§ **ASSIGNMENT**
Using the entries below, write out the line with "DHT2 pin VCC: 5V -> 3V3", the line with "RELAY pin IN1: RX -> D7", and every line in between, exactly as each is written.

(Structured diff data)
::::::

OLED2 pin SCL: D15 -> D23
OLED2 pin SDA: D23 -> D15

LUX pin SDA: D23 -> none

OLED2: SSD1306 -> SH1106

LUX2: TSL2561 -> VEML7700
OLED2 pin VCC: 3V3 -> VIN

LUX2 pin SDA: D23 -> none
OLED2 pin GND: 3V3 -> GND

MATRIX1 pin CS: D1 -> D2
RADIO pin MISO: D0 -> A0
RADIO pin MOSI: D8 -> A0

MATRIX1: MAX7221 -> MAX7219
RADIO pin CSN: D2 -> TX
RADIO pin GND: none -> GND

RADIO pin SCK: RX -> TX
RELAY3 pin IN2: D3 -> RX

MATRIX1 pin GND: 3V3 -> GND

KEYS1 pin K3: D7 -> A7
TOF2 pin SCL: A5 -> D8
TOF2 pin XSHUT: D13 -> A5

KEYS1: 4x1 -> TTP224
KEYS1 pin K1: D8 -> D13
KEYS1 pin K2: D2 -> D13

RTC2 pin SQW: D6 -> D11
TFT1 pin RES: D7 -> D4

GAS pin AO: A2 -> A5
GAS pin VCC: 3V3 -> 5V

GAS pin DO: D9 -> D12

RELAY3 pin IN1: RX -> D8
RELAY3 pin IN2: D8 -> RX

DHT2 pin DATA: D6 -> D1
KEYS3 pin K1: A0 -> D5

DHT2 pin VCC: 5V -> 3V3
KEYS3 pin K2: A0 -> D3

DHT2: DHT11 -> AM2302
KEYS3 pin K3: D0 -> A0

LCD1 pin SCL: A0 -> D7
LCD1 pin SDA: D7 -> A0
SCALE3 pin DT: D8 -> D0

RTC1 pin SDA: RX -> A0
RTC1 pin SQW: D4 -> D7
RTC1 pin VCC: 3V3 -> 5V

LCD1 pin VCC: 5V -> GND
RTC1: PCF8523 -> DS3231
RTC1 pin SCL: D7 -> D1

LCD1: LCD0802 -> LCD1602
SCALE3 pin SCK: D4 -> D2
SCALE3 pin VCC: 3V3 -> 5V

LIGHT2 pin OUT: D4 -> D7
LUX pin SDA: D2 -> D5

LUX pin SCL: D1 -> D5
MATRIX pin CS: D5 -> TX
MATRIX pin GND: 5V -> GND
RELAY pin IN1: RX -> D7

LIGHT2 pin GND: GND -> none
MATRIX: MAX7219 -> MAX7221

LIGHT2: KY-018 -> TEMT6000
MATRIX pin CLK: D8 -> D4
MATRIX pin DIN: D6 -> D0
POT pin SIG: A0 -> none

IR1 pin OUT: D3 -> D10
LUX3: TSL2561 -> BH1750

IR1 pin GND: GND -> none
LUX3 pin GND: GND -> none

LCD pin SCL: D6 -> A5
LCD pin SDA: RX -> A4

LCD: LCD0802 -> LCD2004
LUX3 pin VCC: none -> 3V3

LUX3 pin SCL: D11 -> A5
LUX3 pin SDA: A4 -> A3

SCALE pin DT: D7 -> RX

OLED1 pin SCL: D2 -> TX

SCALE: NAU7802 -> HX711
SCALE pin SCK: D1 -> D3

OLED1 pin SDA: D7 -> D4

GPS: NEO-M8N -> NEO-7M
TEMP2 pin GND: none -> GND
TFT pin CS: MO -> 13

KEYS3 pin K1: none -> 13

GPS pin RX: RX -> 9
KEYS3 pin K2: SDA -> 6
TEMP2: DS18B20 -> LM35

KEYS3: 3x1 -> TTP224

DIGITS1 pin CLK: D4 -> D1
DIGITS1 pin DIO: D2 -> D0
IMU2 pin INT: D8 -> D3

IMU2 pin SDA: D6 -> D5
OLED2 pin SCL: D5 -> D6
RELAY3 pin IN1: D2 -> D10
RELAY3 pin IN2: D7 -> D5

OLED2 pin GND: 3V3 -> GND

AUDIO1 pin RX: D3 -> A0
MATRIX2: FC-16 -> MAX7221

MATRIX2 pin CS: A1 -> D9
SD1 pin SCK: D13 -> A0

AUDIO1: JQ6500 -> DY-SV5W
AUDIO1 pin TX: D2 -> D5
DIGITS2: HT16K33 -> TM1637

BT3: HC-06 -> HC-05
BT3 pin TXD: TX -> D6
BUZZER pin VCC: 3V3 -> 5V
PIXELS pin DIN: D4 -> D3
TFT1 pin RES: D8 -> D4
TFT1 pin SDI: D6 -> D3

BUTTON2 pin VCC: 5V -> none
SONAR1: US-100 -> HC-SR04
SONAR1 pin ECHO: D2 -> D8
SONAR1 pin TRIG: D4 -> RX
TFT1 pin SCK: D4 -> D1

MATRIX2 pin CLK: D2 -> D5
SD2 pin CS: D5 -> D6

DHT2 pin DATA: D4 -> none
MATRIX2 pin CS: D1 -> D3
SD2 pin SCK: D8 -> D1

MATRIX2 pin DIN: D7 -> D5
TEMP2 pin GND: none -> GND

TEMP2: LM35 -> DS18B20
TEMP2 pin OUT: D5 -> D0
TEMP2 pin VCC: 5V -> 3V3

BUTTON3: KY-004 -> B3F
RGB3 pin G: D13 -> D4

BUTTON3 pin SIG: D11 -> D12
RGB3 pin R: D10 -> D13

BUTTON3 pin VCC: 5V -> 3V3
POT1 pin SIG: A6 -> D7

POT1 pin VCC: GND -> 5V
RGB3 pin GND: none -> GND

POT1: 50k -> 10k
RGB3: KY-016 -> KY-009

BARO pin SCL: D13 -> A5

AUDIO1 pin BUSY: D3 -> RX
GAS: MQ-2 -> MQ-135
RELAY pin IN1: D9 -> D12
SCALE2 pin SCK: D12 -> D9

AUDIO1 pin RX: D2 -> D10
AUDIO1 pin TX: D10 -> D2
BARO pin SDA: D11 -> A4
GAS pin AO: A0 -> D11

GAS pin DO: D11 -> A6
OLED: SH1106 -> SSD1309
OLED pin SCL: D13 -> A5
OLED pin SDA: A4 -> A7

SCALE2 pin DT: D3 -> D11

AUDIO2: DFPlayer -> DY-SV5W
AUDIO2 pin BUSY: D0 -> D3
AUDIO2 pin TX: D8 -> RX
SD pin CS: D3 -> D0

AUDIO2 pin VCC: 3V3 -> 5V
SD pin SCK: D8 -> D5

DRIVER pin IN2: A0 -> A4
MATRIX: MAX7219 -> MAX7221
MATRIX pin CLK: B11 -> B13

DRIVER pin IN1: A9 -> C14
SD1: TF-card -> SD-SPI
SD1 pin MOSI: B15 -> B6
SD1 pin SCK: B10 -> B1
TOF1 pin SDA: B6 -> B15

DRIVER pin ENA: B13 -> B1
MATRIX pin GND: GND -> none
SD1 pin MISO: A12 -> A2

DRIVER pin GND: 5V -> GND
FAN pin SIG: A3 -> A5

::::::

§ **ANSWER TO THE PROBLEM**
DHT2 pin VCC: 5V -> 3V3
KEYS3 pin K2: A0 -> D3

DHT2: DHT11 -> AM2302
KEYS3 pin K3: D0 -> A0

LCD1 pin SCL: A0 -> D7
LCD1 pin SDA: D7 -> A0
SCALE3 pin DT: D8 -> D0

RTC1 pin SDA: RX -> A0
RTC1 pin SQW: D4 -> D7
RTC1 pin VCC: 3V3 -> 5V

LCD1 pin VCC: 5V -> GND
RTC1: PCF8523 -> DS3231
RTC1 pin SCL: D7 -> D1

LCD1: LCD0802 -> LCD1602
SCALE3 pin SCK: D4 -> D2
SCALE3 pin VCC: 3V3 -> 5V

LIGHT2 pin OUT: D4 -> D7
LUX pin SDA: D2 -> D5

LUX pin SCL: D1 -> D5
MATRIX pin CS: D5 -> TX
MATRIX pin GND: 5V -> GND
RELAY pin IN1: RX -> D7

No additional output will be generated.